▶ _EXERCISE GOAL_
In the listing below, find the line containing "degrees counterclockwise |" and the line containing "move | bright". Repeat exactly those two lines and every line between them, nothing more.

▶ _INFORMATION GIVEN_

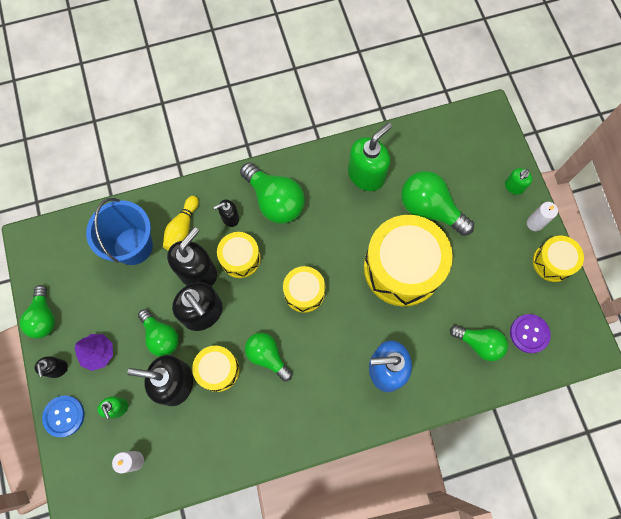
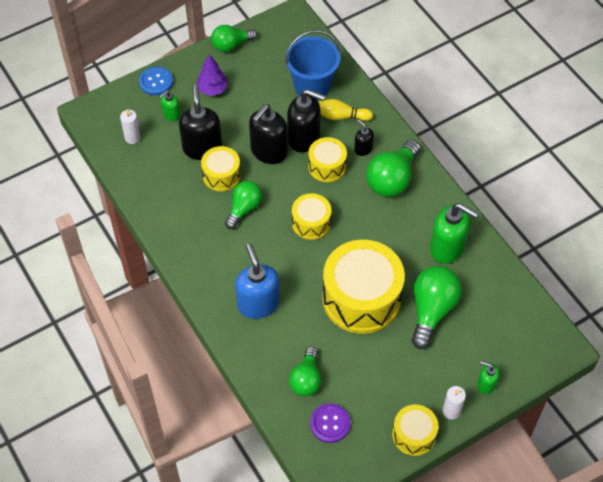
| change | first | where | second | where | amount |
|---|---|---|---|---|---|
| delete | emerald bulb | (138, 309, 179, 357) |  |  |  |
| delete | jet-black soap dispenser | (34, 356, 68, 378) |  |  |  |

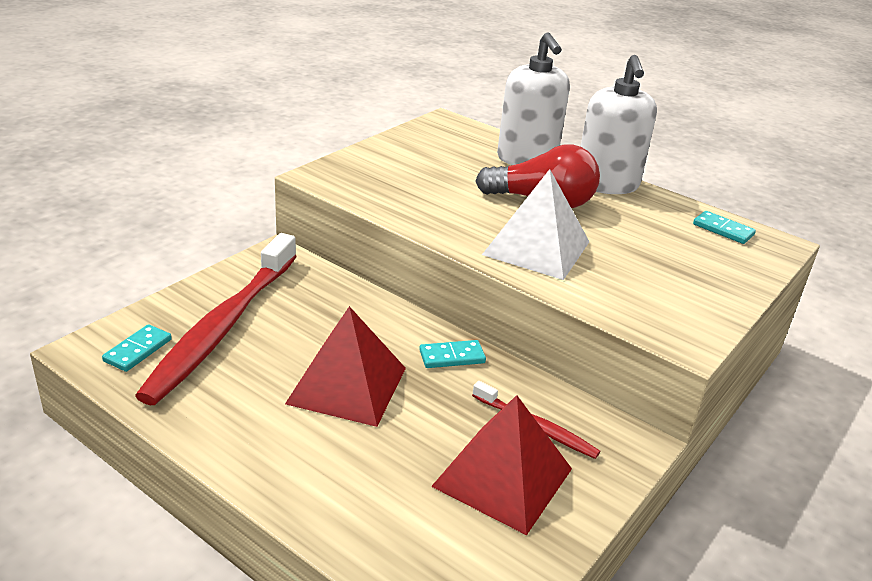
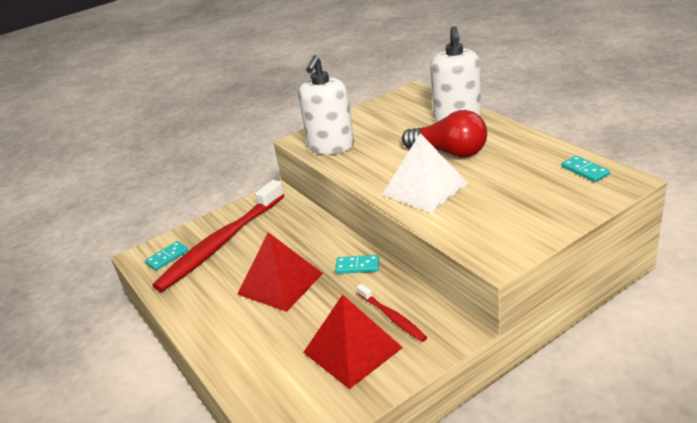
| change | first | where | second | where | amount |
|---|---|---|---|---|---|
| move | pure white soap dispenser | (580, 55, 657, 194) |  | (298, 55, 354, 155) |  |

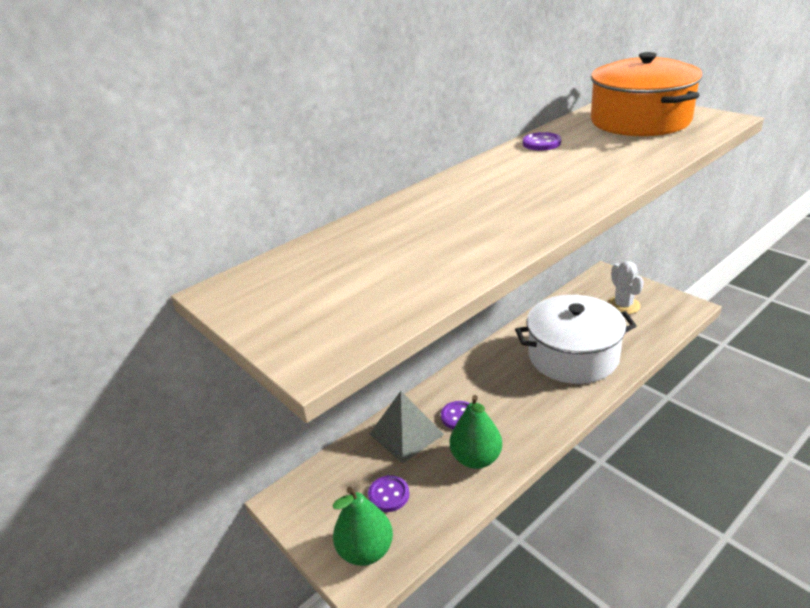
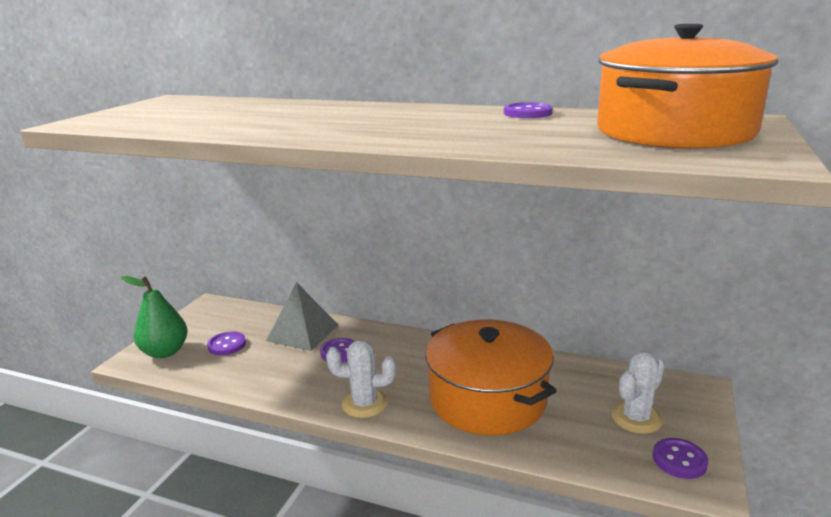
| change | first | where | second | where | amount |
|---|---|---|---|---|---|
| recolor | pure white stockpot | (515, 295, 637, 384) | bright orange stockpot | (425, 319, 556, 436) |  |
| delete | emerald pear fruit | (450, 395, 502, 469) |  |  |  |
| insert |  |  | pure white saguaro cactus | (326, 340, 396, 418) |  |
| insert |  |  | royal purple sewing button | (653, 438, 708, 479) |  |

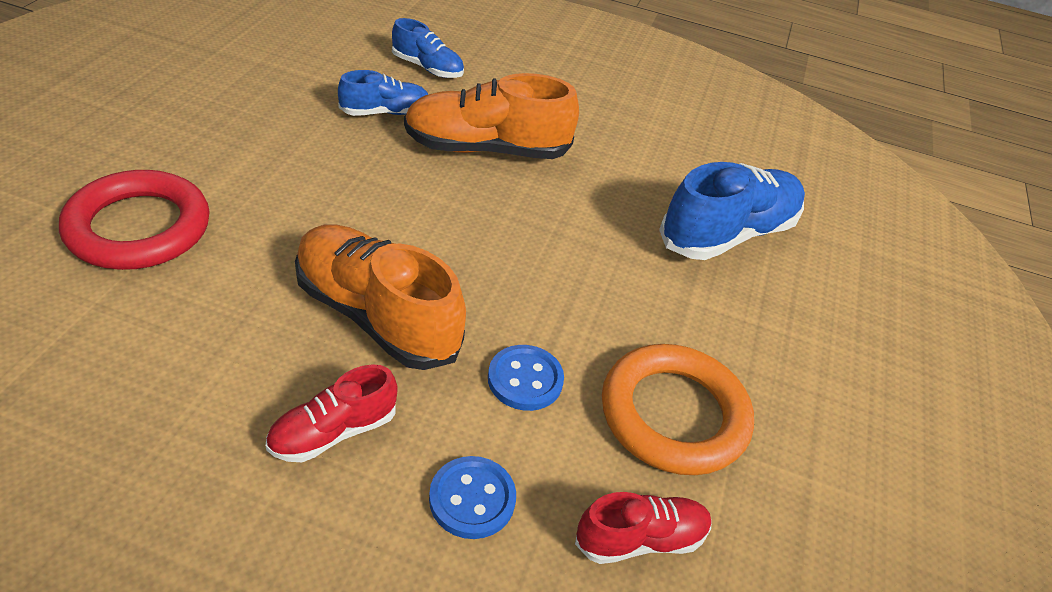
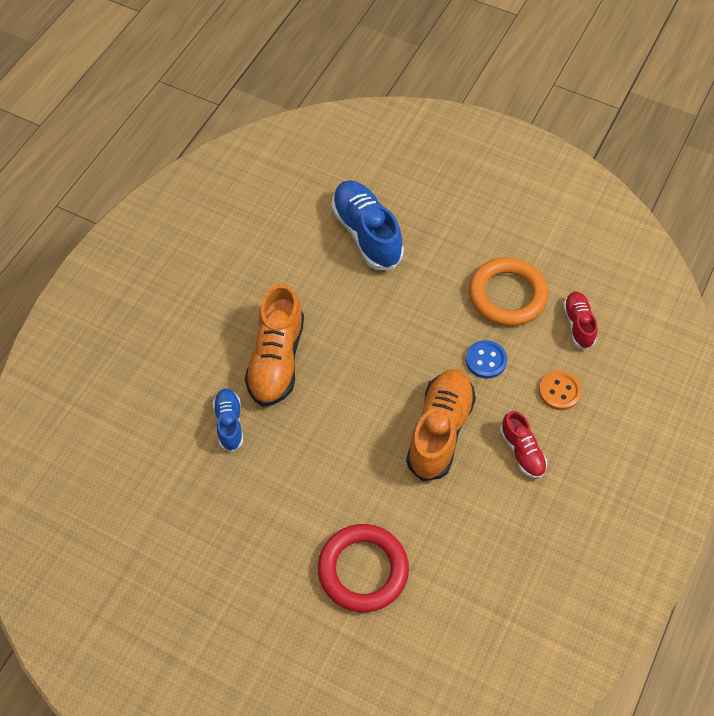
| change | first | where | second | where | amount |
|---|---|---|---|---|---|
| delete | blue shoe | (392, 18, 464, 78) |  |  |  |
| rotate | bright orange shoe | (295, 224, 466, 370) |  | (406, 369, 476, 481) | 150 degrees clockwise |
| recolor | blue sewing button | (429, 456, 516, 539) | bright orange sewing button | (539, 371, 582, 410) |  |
==
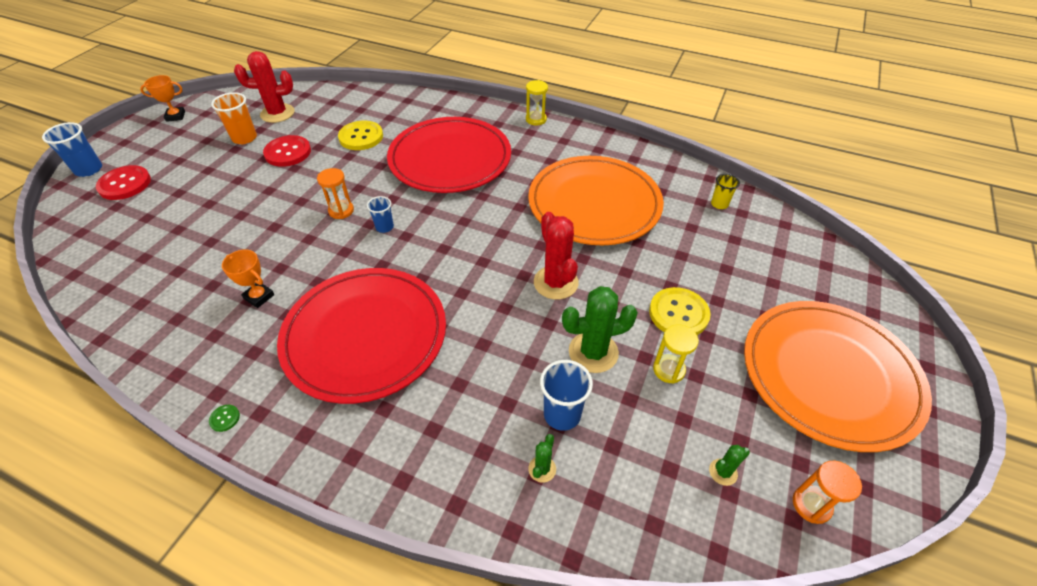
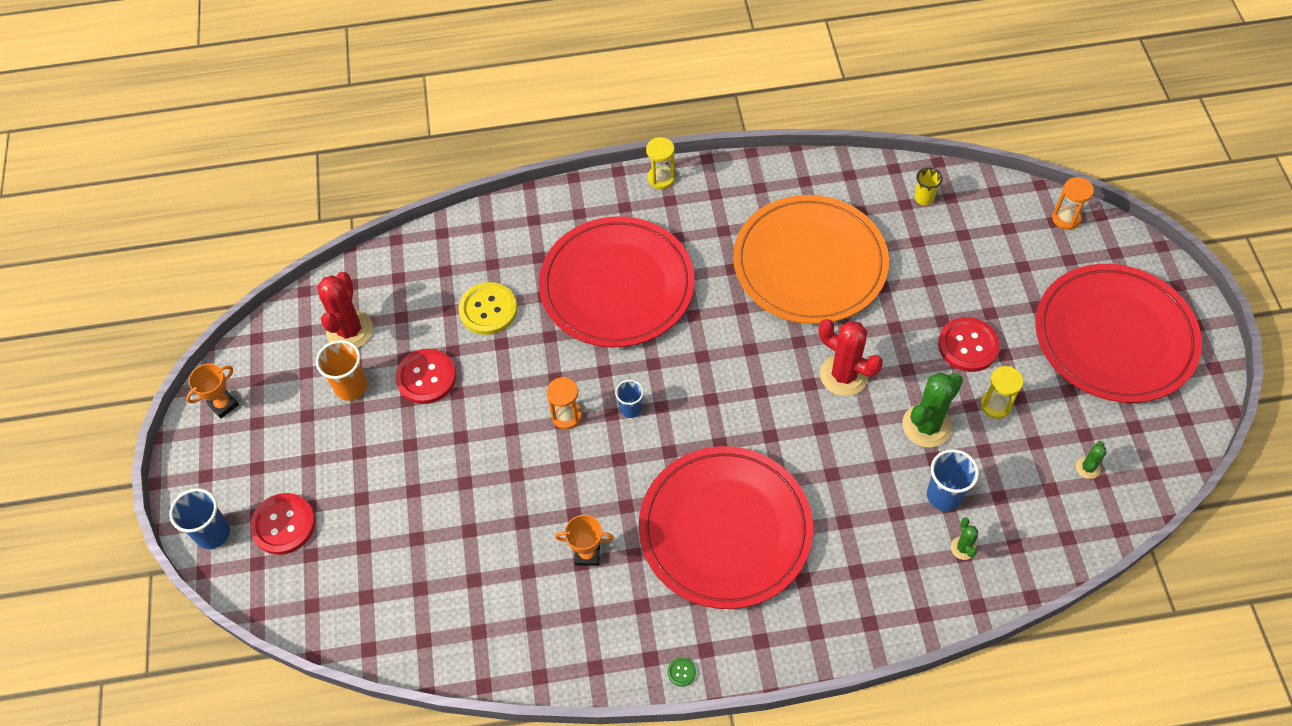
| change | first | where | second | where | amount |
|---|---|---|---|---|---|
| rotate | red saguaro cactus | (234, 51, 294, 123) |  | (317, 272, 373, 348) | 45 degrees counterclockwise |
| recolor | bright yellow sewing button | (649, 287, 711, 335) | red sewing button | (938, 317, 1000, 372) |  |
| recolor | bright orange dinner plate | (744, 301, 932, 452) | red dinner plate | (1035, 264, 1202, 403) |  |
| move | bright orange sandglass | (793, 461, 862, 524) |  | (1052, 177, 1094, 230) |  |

▶ _ANSWER BELOW_
| rotate | red saguaro cactus | (234, 51, 294, 123) |  | (317, 272, 373, 348) | 45 degrees counterclockwise |
| recolor | bright yellow sewing button | (649, 287, 711, 335) | red sewing button | (938, 317, 1000, 372) |  |
| recolor | bright orange dinner plate | (744, 301, 932, 452) | red dinner plate | (1035, 264, 1202, 403) |  |
| move | bright orange sandglass | (793, 461, 862, 524) |  | (1052, 177, 1094, 230) |  |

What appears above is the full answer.